» Records to use
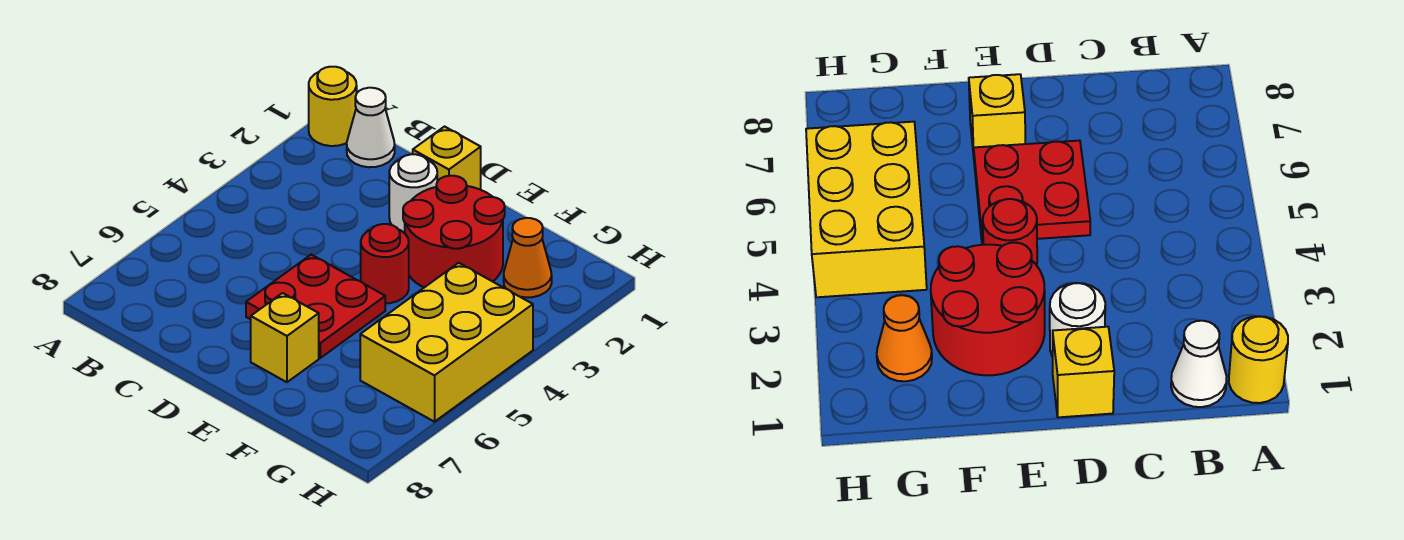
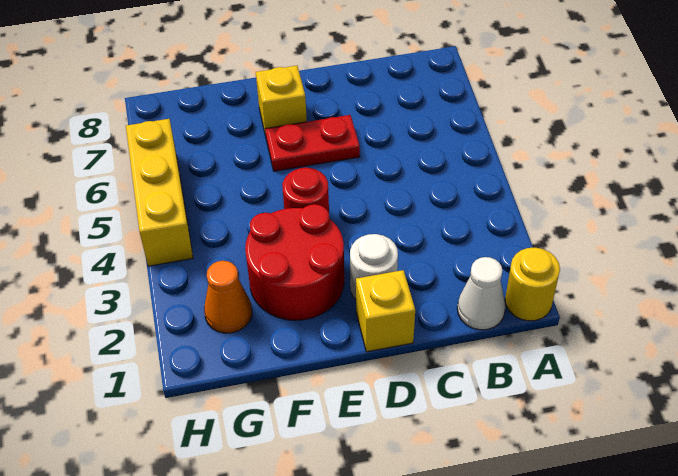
red plate D5:E6 level 1 -> red plate D6:E6 level 1
yellow brick G4:H6 level 1 -> yellow brick H4:H6 level 1

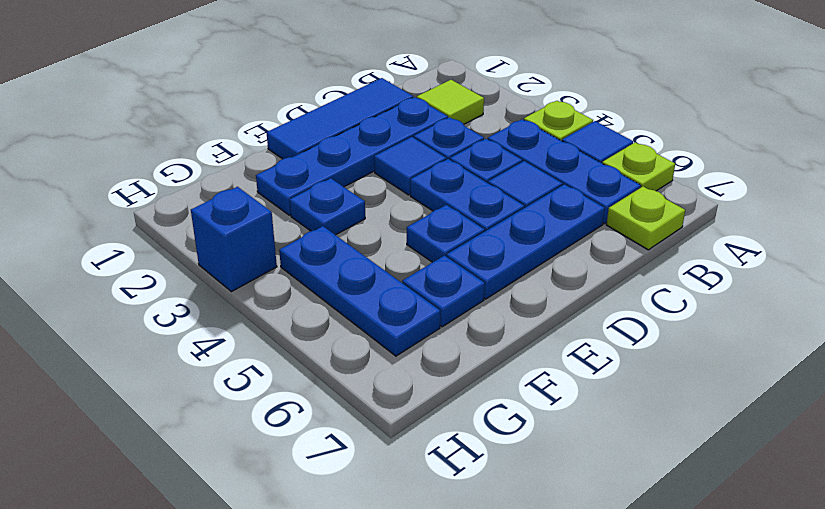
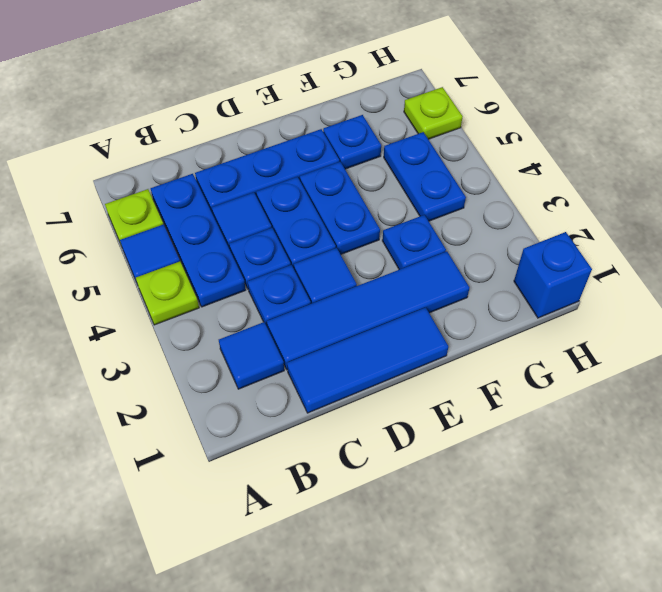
lime tile B2 level 1 -> blue tile B2 level 1
lime plate B7 level 1 -> lime plate H6 level 1
blue plate C2:F2 level 1 -> blue tile C2:F2 level 1
blue plate E5 level 1 -> blue plate E4:E5 level 1
blue plate G4:G6 level 1 -> blue plate G4:G5 level 1
blue brick H3 level 1 -> blue brick H1 level 1

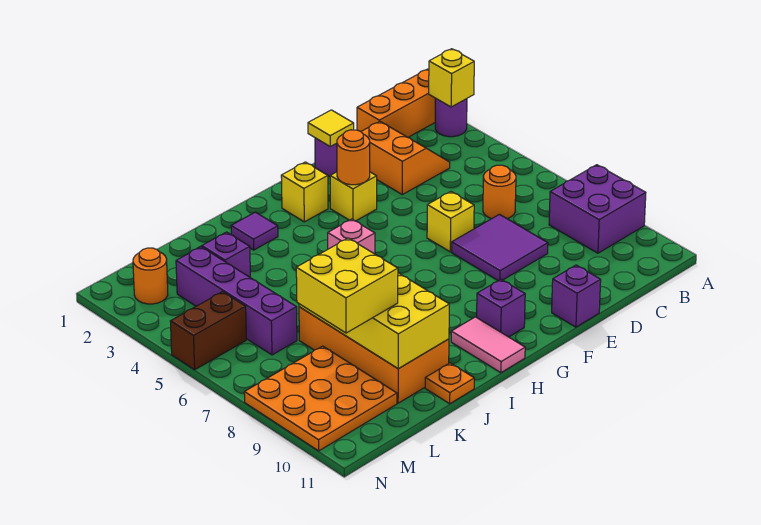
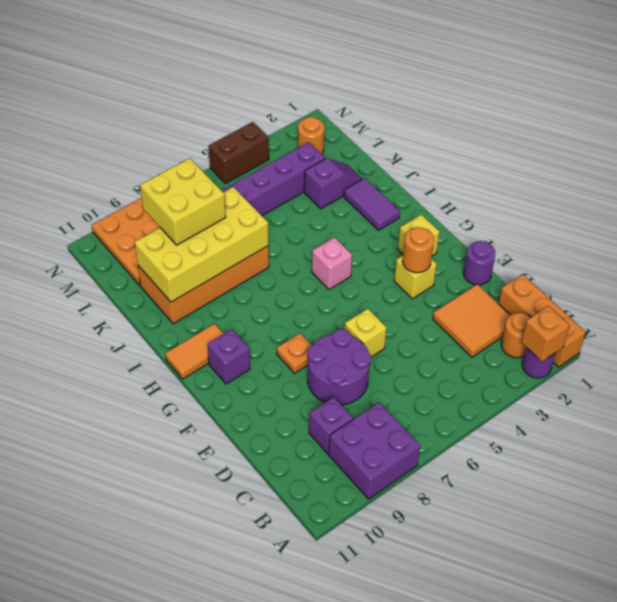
yellow brick A2 level 2 -> orange brick A2 level 2
orange slope C2:D3 level 1 top D -> orange tile C2:D3 level 1
orange round brick C6 level 1 -> orange round brick B2 level 1
purple tile D7:E8 level 1 -> purple round brick D7:E8 level 1
yellow tile E1 level 2 -> none
purple brick E11 level 1 -> purple brick C9 level 1
pink tile H10:H11 level 1 -> orange tile H10:H11 level 1
purple tile I2 level 1 -> purple tile I2:J2 level 1
orange plate J11 level 1 -> orange plate F8 level 1
brown brick M5:N5 level 1 -> brown brick N4:N5 level 1

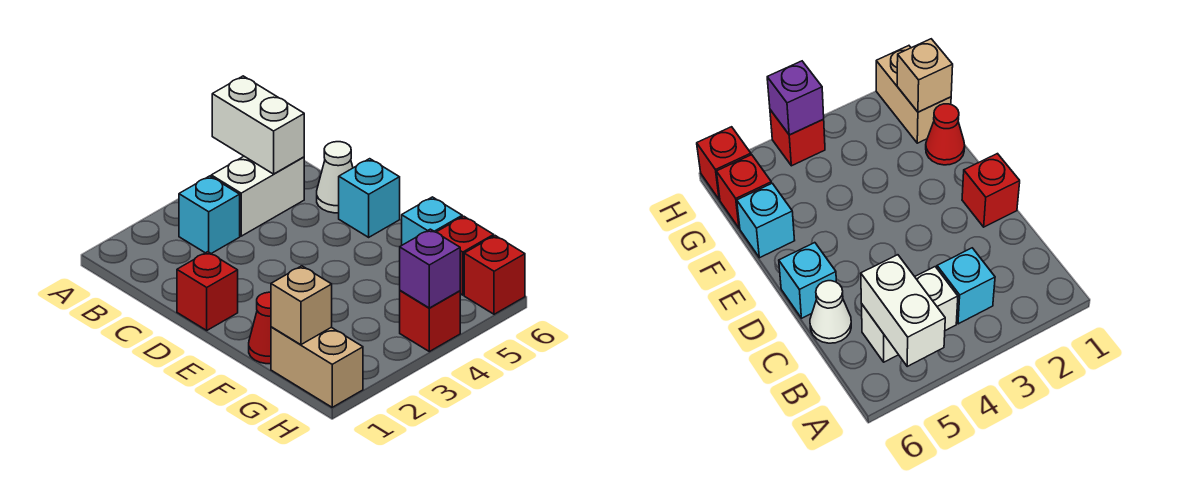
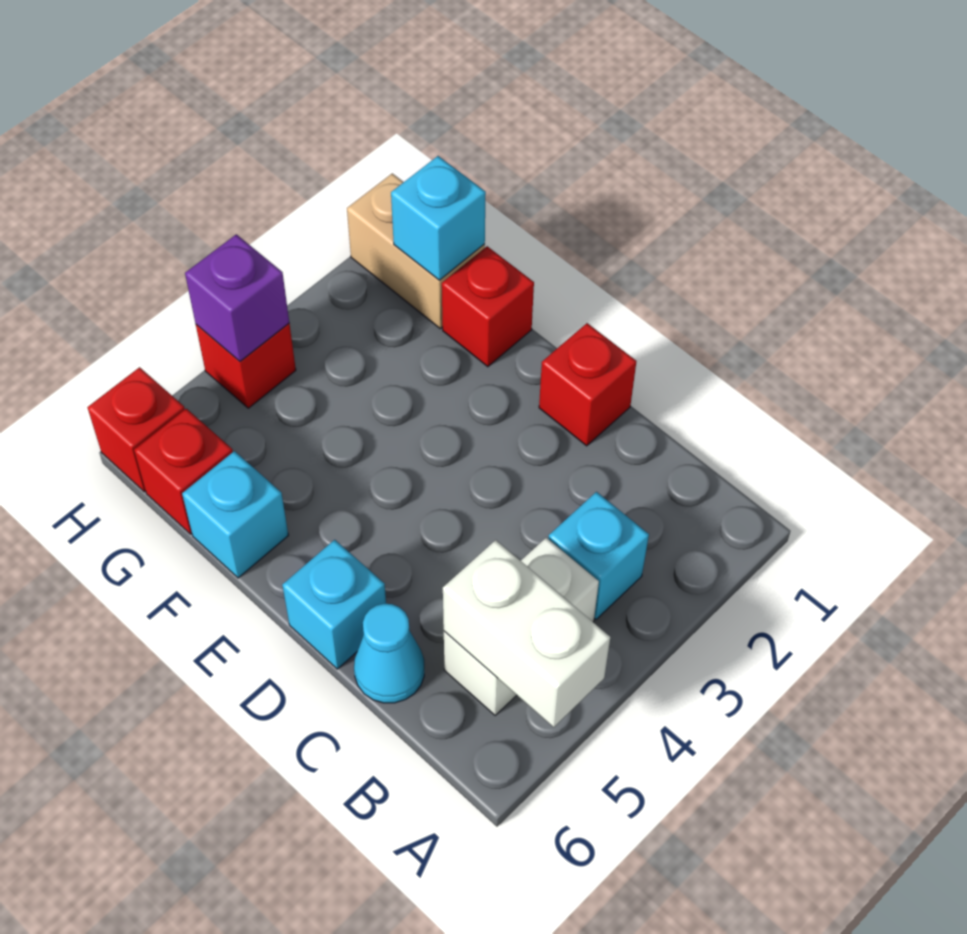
white cone C6 level 1 -> cyan cone C6 level 1
red cone F1 level 1 -> red brick F1 level 1
tan brick G1 level 2 -> cyan brick G1 level 2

» Work required
Type the entries again verbatim. Any pictures should be skipped.

» Written answer
red plate D5:E6 level 1 -> red plate D6:E6 level 1
yellow brick G4:H6 level 1 -> yellow brick H4:H6 level 1

lime tile B2 level 1 -> blue tile B2 level 1
lime plate B7 level 1 -> lime plate H6 level 1
blue plate C2:F2 level 1 -> blue tile C2:F2 level 1
blue plate E5 level 1 -> blue plate E4:E5 level 1
blue plate G4:G6 level 1 -> blue plate G4:G5 level 1
blue brick H3 level 1 -> blue brick H1 level 1

yellow brick A2 level 2 -> orange brick A2 level 2
orange slope C2:D3 level 1 top D -> orange tile C2:D3 level 1
orange round brick C6 level 1 -> orange round brick B2 level 1
purple tile D7:E8 level 1 -> purple round brick D7:E8 level 1
yellow tile E1 level 2 -> none
purple brick E11 level 1 -> purple brick C9 level 1
pink tile H10:H11 level 1 -> orange tile H10:H11 level 1
purple tile I2 level 1 -> purple tile I2:J2 level 1
orange plate J11 level 1 -> orange plate F8 level 1
brown brick M5:N5 level 1 -> brown brick N4:N5 level 1

white cone C6 level 1 -> cyan cone C6 level 1
red cone F1 level 1 -> red brick F1 level 1
tan brick G1 level 2 -> cyan brick G1 level 2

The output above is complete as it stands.